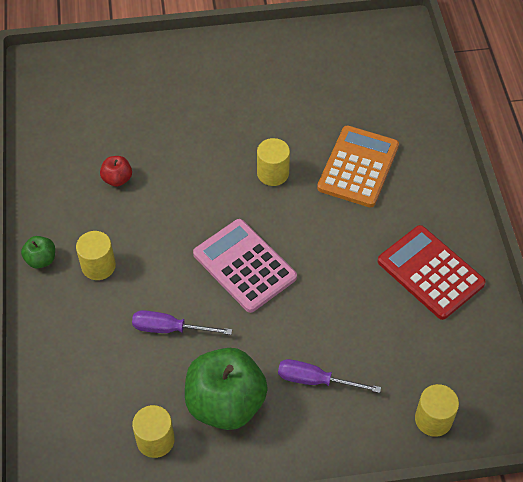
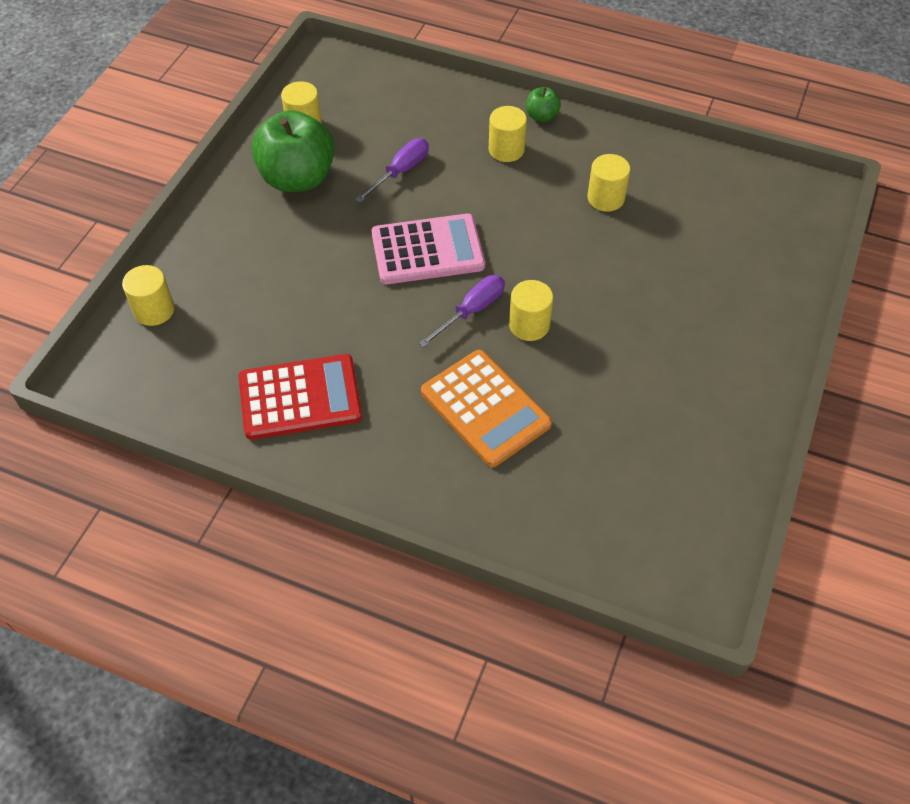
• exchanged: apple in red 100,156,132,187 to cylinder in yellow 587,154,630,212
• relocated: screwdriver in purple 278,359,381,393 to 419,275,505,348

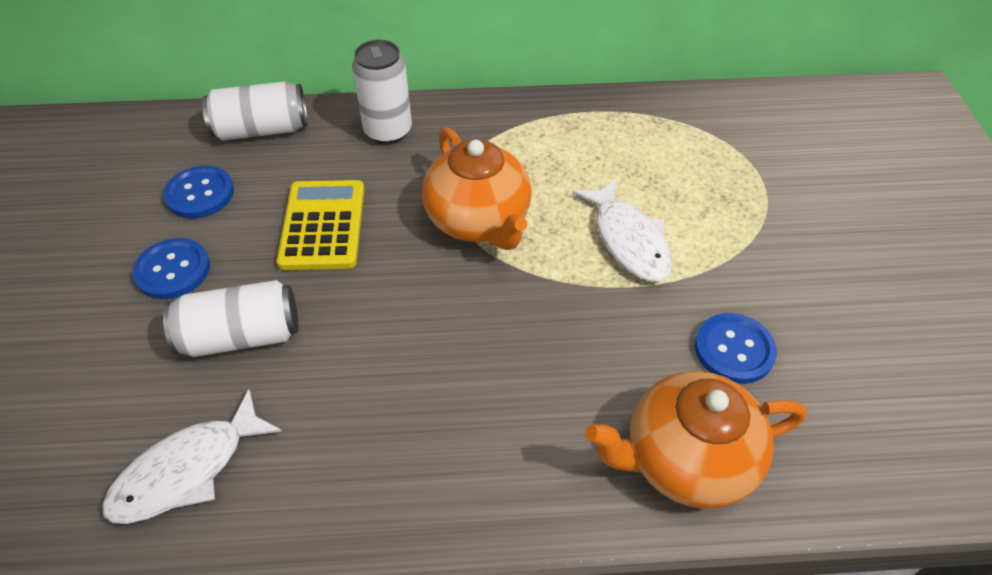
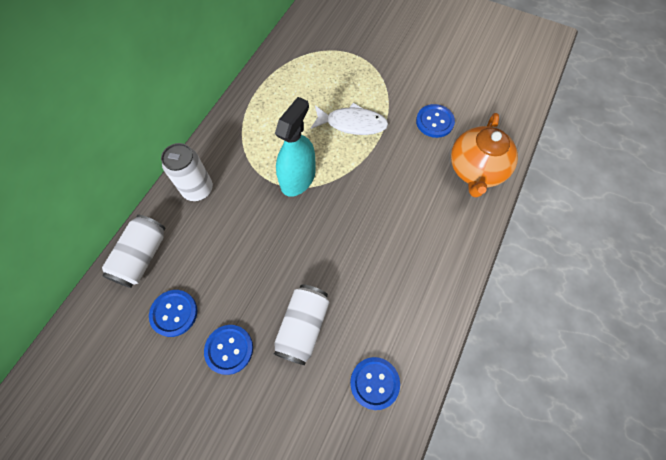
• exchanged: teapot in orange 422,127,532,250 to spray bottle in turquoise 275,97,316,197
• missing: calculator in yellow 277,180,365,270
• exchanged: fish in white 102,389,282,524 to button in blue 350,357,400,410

____________________

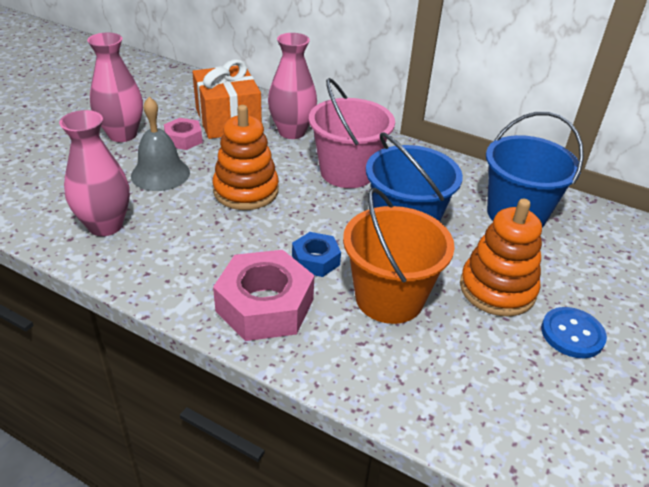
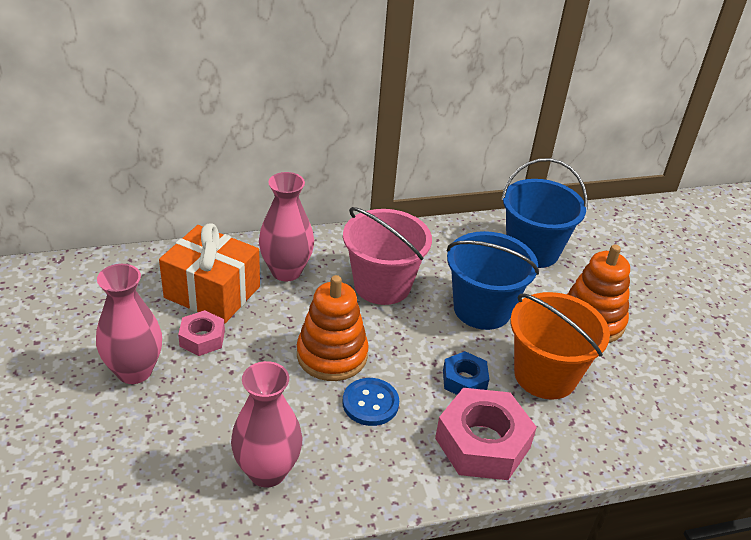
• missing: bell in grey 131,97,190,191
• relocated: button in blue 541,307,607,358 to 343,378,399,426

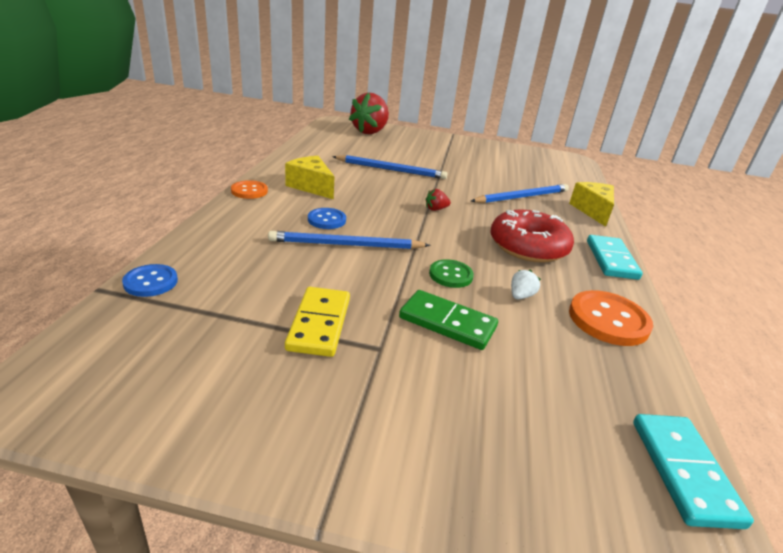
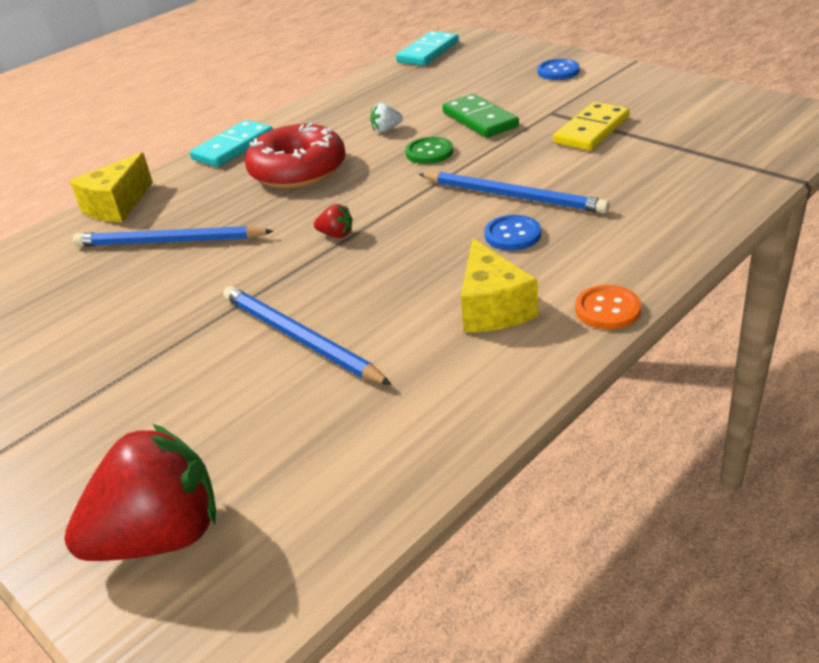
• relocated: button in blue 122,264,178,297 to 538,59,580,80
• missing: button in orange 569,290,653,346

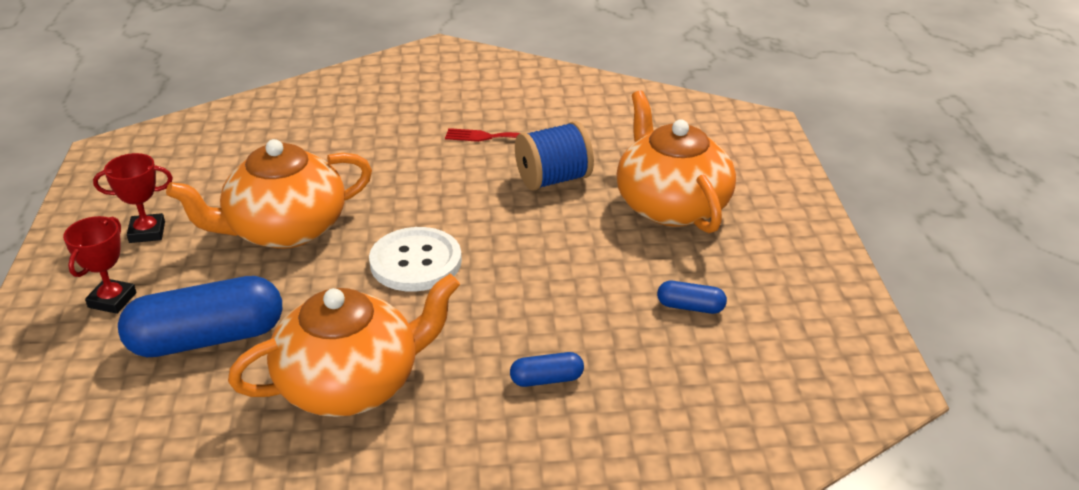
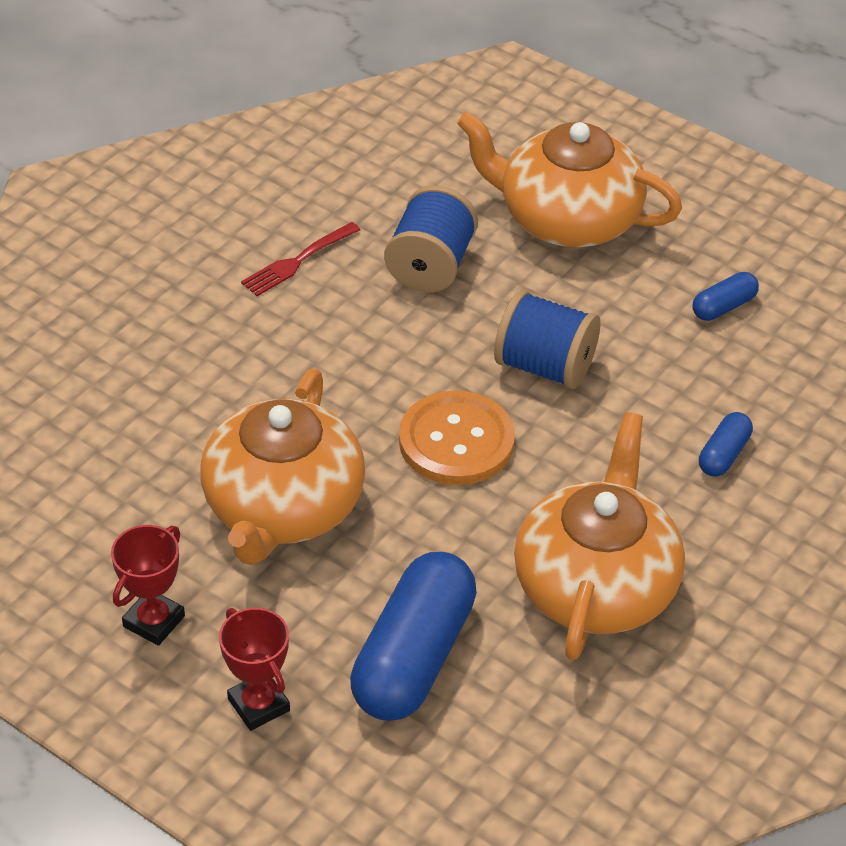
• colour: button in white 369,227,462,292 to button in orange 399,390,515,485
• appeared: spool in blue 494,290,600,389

____________________

**TASK STATEMENT**
Copy the listing above exactly, but only from the line with "in yellow 587,154,630,212" through the line with "in blue 350,357,400,410", including those two lines and excluding any picture.

**RESPONSE TO THE TASK**
• exchanged: apple in red 100,156,132,187 to cylinder in yellow 587,154,630,212
• relocated: screwdriver in purple 278,359,381,393 to 419,275,505,348

• exchanged: teapot in orange 422,127,532,250 to spray bottle in turquoise 275,97,316,197
• missing: calculator in yellow 277,180,365,270
• exchanged: fish in white 102,389,282,524 to button in blue 350,357,400,410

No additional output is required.